-- Records to process follows --

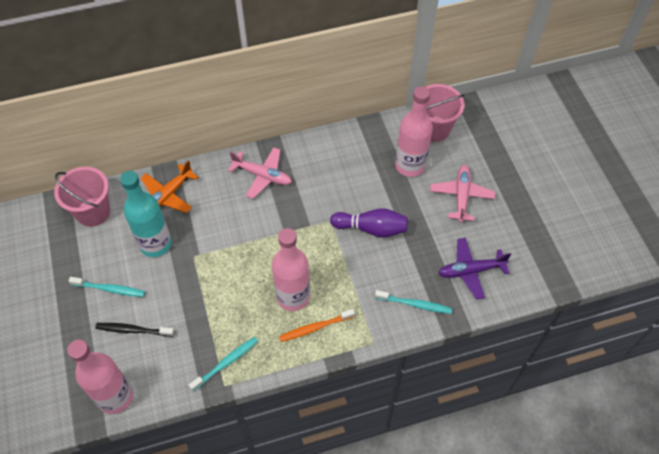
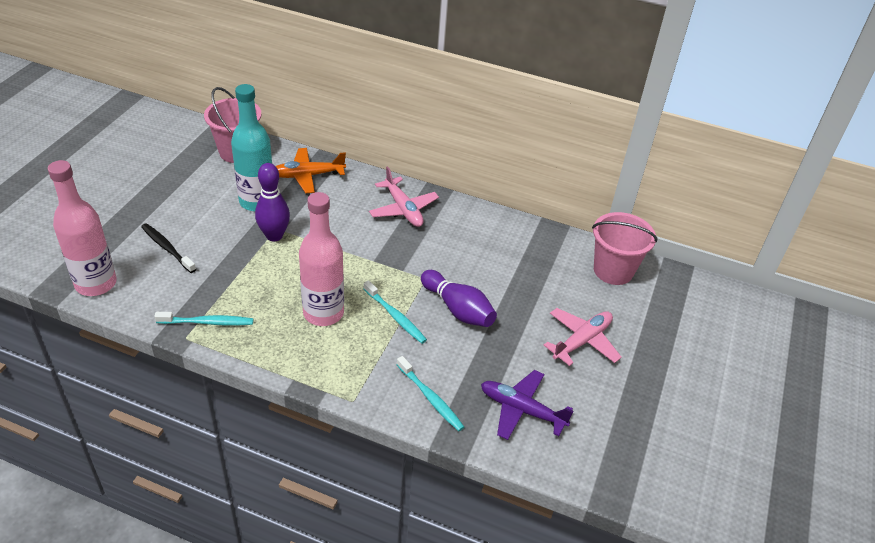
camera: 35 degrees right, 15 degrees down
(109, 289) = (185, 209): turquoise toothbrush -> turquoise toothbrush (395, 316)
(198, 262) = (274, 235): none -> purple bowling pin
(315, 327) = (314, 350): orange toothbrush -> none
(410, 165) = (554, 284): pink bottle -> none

-- Records to process concluded --
-- Records to process follows --

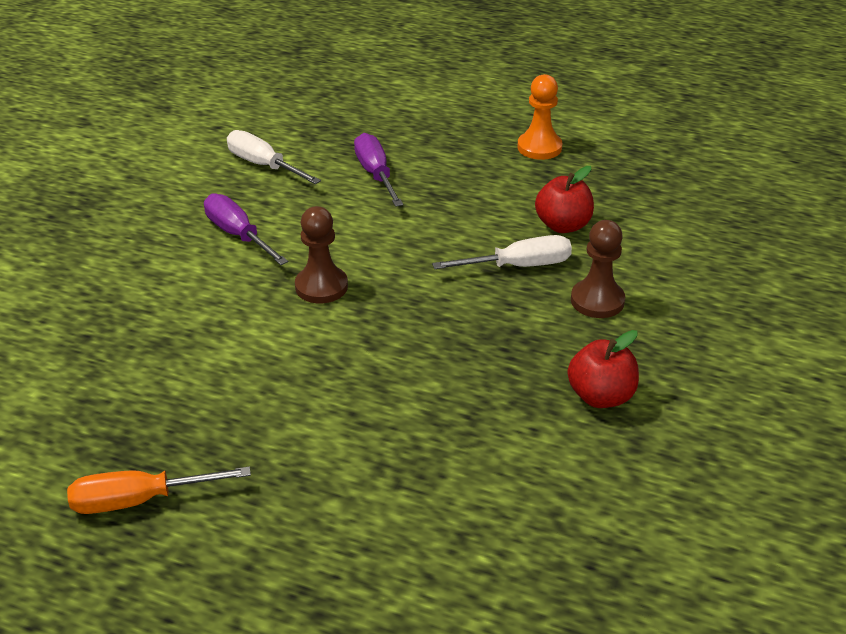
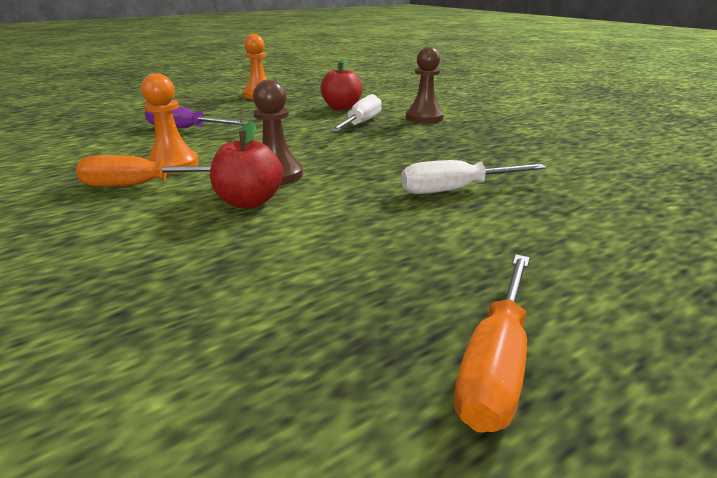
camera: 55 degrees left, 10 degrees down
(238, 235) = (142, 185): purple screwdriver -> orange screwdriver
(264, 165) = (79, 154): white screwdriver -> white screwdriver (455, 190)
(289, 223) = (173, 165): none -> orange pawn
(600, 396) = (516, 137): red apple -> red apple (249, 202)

-- Records to process concluded --

- [Task statement]
Beginning with the line above that contains "camera: 35 degrees right, 15 degrees down", copy each line exactly up to and including the line that contains "(410, 165) = (554, 284): pink bottle -> none", and go no further.

- [Response to the task]
camera: 35 degrees right, 15 degrees down
(109, 289) = (185, 209): turquoise toothbrush -> turquoise toothbrush (395, 316)
(198, 262) = (274, 235): none -> purple bowling pin
(315, 327) = (314, 350): orange toothbrush -> none
(410, 165) = (554, 284): pink bottle -> none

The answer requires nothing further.